WHAT THE EXERCISE ASKS: Rewrite the entries below as a JSON list of strings, one string per line with blank lines omitted, beginning at the line that contains "Identify the location of sidings." and stopping after the last line of the entries. Leave the pictures out of the list.

RECORD EXCERPTS:
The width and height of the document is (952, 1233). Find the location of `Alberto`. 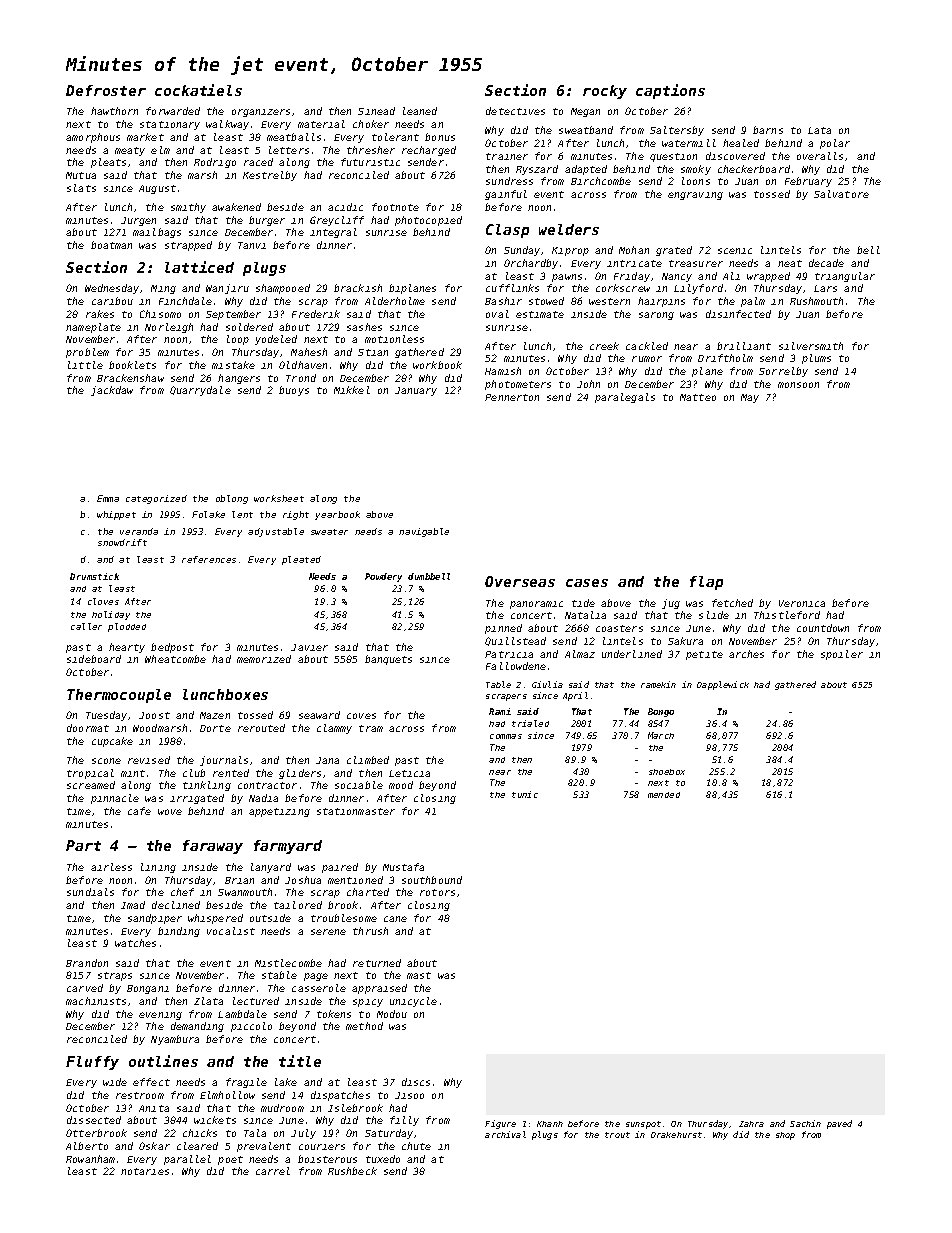

Alberto is located at coordinates (87, 1146).
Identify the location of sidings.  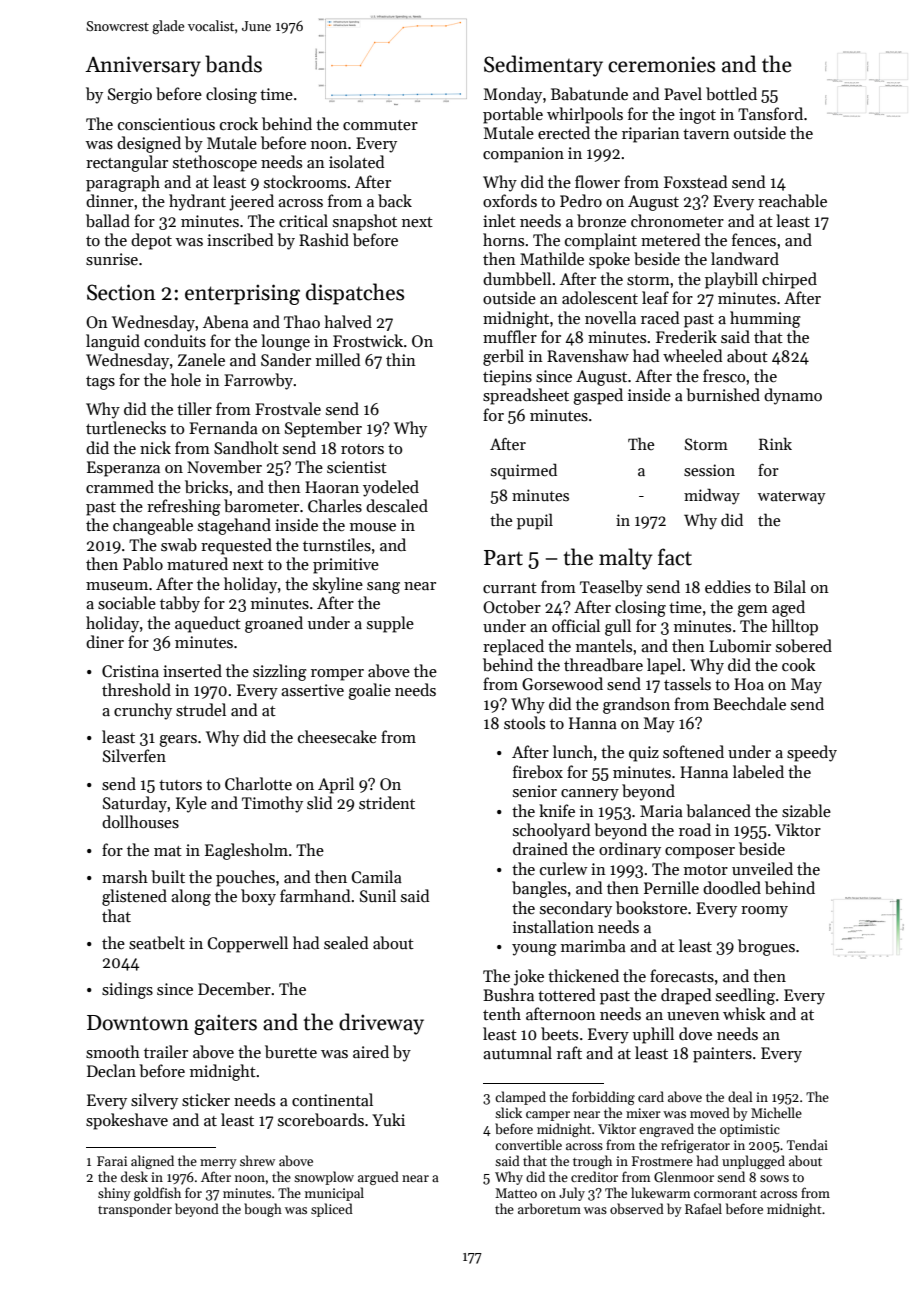
(127, 990).
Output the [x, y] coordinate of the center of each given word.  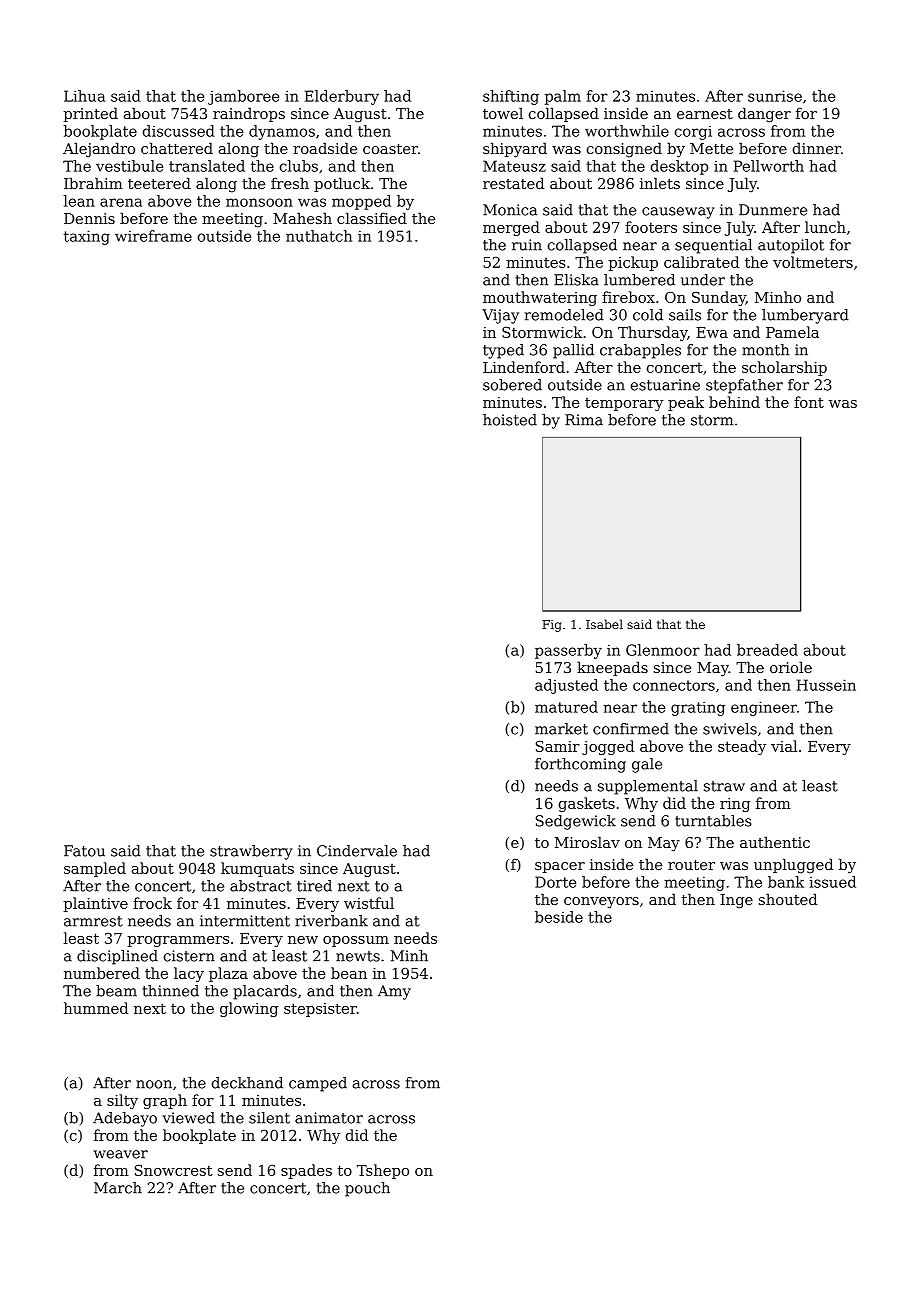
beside [559, 917]
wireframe [153, 236]
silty [122, 1101]
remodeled [564, 315]
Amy [394, 992]
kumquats [257, 869]
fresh [290, 183]
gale [647, 765]
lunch [825, 227]
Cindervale [357, 851]
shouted [788, 899]
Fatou [84, 851]
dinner [817, 148]
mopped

WORKED ANSWER:
[
  "Identify the location of sidings.  ",
  "(127, 990).",
  "Output the [x, y] coordinate of the center of each given word.  ",
  "beside [559, 917]",
  "wireframe [153, 236]",
  "silty [122, 1101]",
  "remodeled [564, 315]",
  "Amy [394, 992]",
  "kumquats [257, 869]",
  "fresh [290, 183]",
  "gale [647, 765]",
  "lunch [825, 227]",
  "Cindervale [357, 851]",
  "shouted [788, 899]",
  "Fatou [84, 851]",
  "dinner [817, 148]",
  "mopped"
]